WORK INSTRUCTION: Below are the records; copy each line in which "kapelusz" occurs.

[Before-and-after object listings]
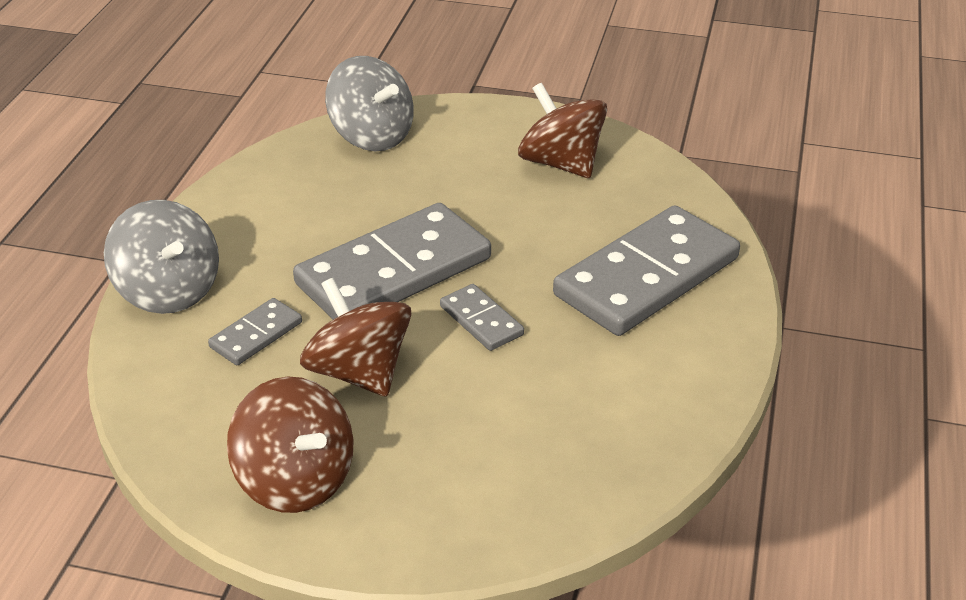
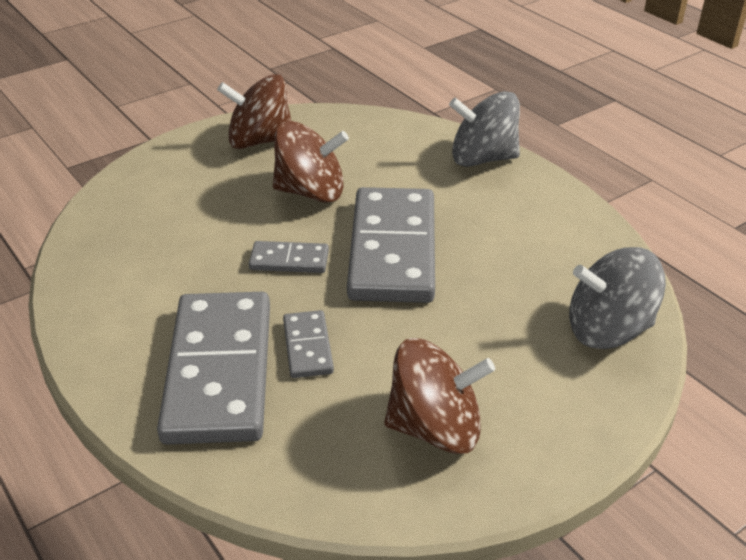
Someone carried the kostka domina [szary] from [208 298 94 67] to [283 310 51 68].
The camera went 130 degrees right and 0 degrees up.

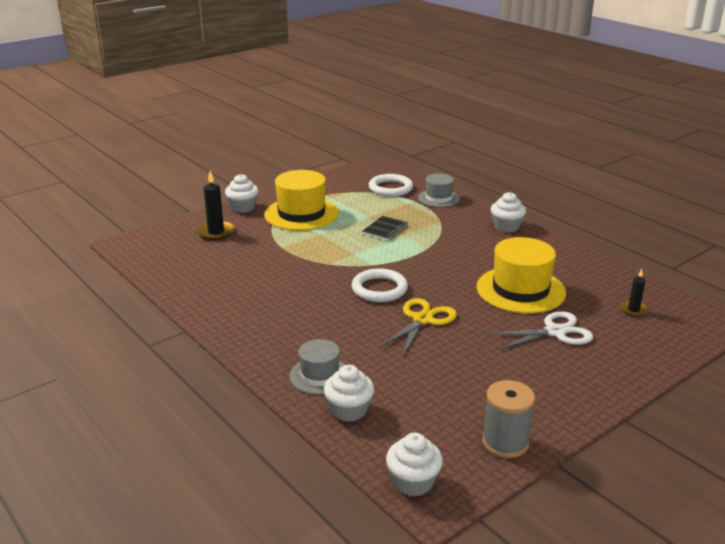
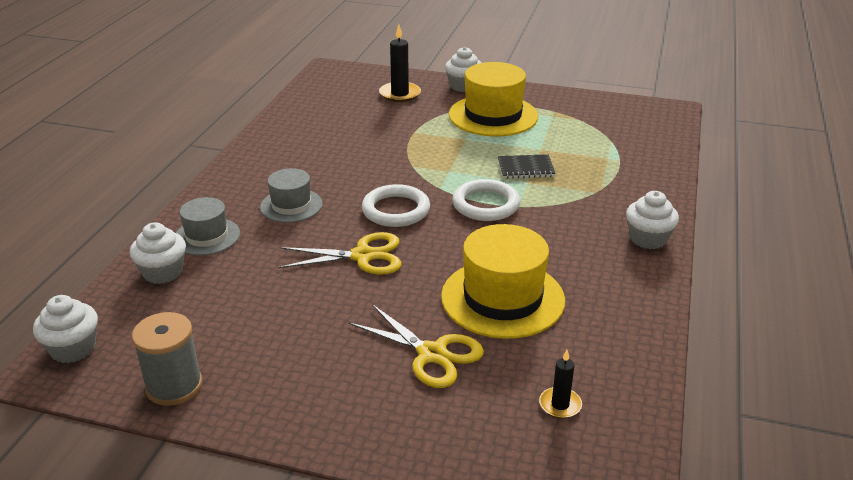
Someone carried the pierścień [biały] from [369 174 44 23] to [452 179 68 42].
Someone carried the kapelusz [szary] from [418 174 42 33] to [260 168 63 55].
Someone repainted the nożyczki [biały] at [487 311 106 39], which became the nożyczki [żółty] at [349 304 135 84].
The camera went 55 degrees right and 5 degrees up.

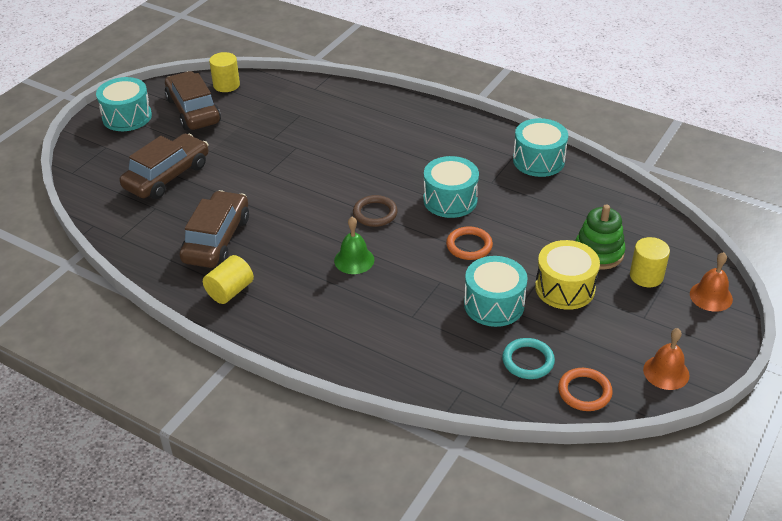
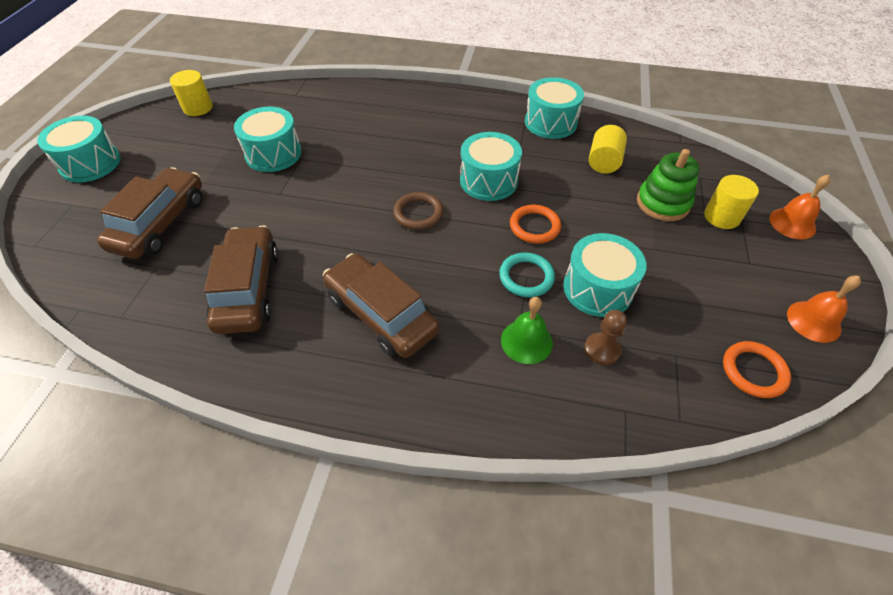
Someone took away the bęben [żółty] at [535 240 65 70].
Someone put down the bęben [turkusowy] at [234 107 67 65].
Someone put down the pionek [brązowy] at [584 310 43 55].
Someone carried the samochód [brązowy] from [165 71 56 59] to [323 253 117 105].
Someone carried the walec [żółty] from [203 255 51 49] to [589 125 38 49].
Someone carried the dzwonek [zielony] from [334 217 40 57] to [501 297 52 67].
Someone carried the pierścień [turkusowy] from [502 338 53 41] to [499 252 56 45].
The camera went 20 degrees left and 10 degrees up.

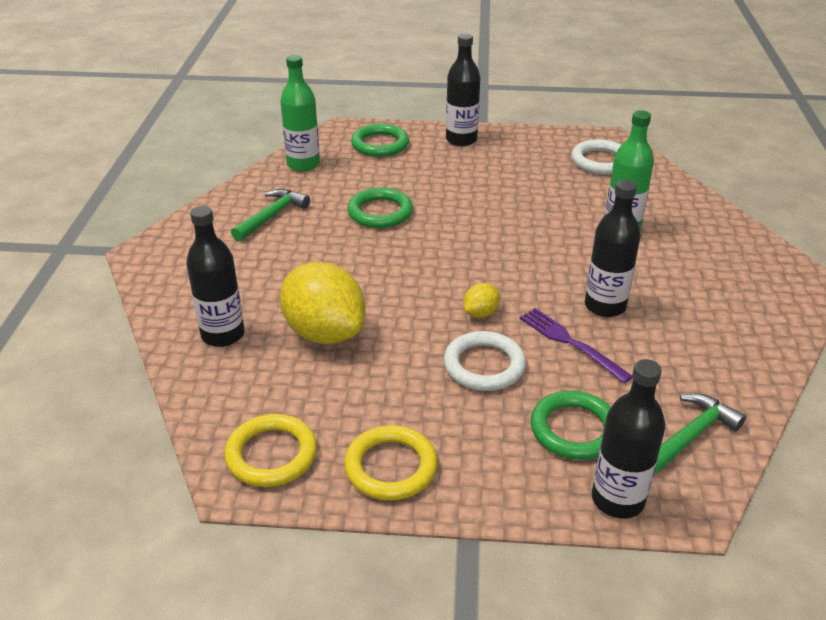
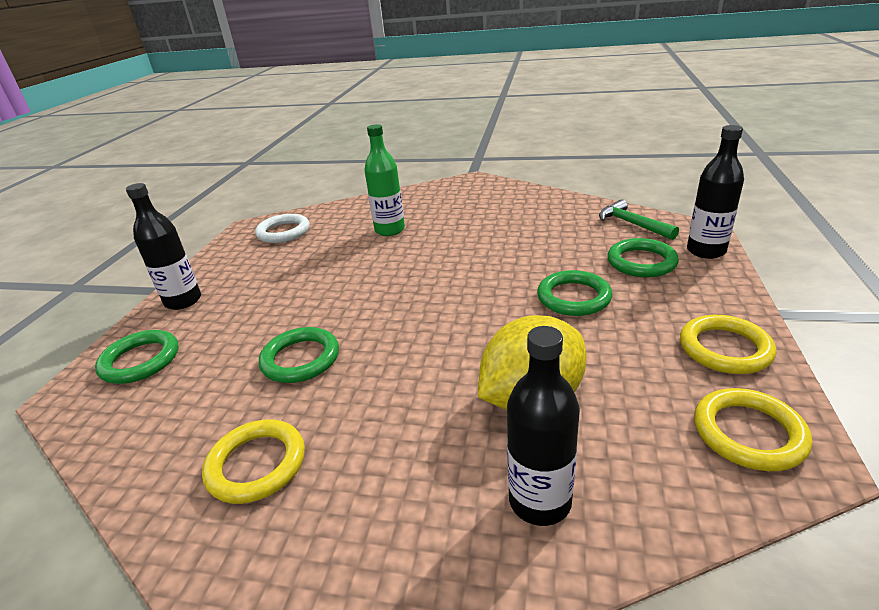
Someone took away the butelka [zielony] at [280 55 40 117].
Someone took away the cytryna [żółty] at [463 283 37 35].
Someone took away the widelec [fioletowy] at [520 308 112 75].
Someone took away the butelka [czarny] at [585 180 56 137].
Someone swapped the młotek [zielony] at [231 189 79 52] for the pierścień [żółty] at [202 420 103 84].
Someone repainted the pierścień [biały] at [444 331 82 60], which became the pierścień [zielony] at [537 270 75 46].
The camera went 80 degrees left and 5 degrees down.

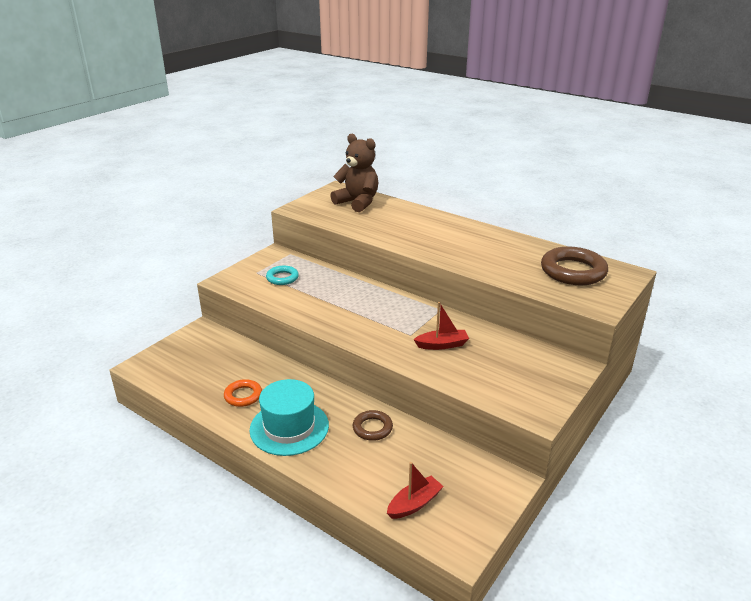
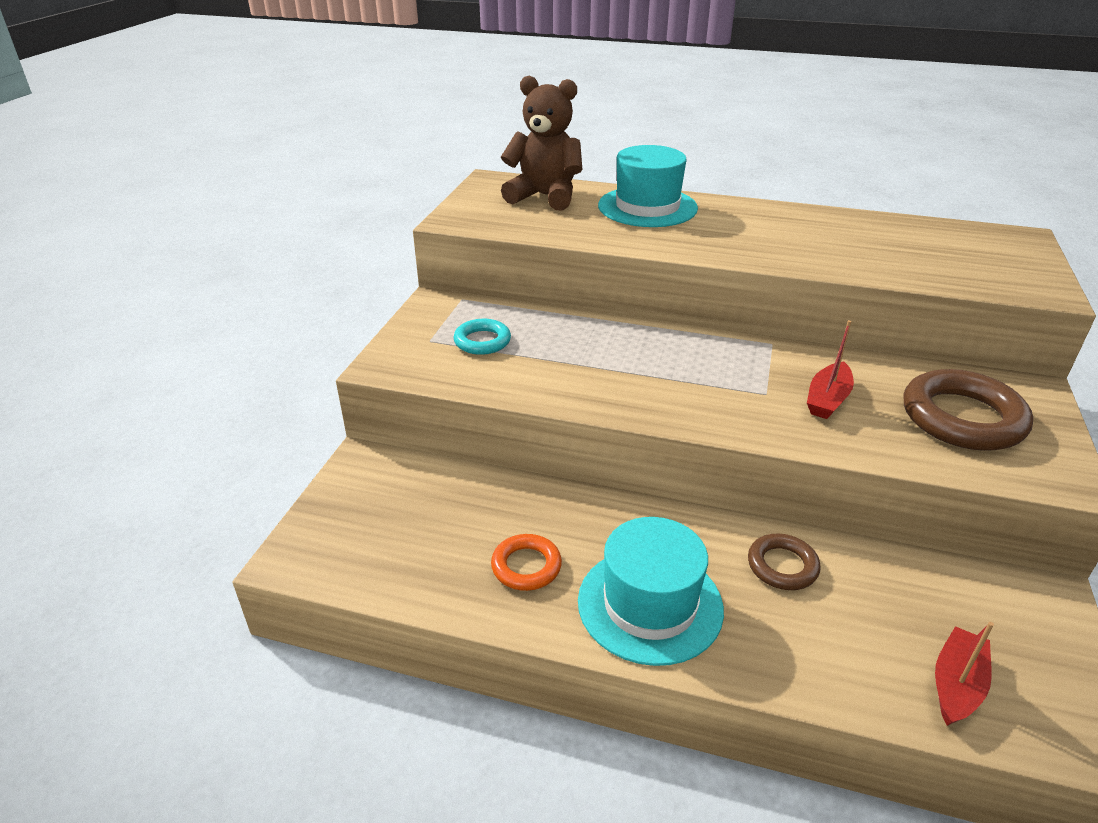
Someone put down the kapelusz [turkusowy] at [598 145 100 82].
Someone carried the pierścień [brązowy] from [541 247 67 38] to [904 369 129 82].
Someone rotated the łódka [czerwony] at [413 302 56 48] by 150 degrees clockwise.
The camera went 20 degrees left and 5 degrees up.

RESPONSE BOX:
Someone carried the kapelusz [szary] from [418 174 42 33] to [260 168 63 55].
Someone put down the kapelusz [turkusowy] at [598 145 100 82].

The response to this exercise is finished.